INSTRUCTIONS TO FOLLOW:
Retype the entries below line for line, matching every word, letter, and mark.

* BEGIN STORED ROWS *

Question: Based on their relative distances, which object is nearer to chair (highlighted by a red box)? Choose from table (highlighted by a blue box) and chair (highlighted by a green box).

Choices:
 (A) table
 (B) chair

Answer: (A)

* END STORED ROWS *

EXERCISE RESPONSE:
Question: Based on their relative distances, which object is nearer to chair (highlighted by a red box)? Choose from table (highlighted by a blue box) and chair (highlighted by a green box).

Choices:
 (A) table
 (B) chair

Answer: (A)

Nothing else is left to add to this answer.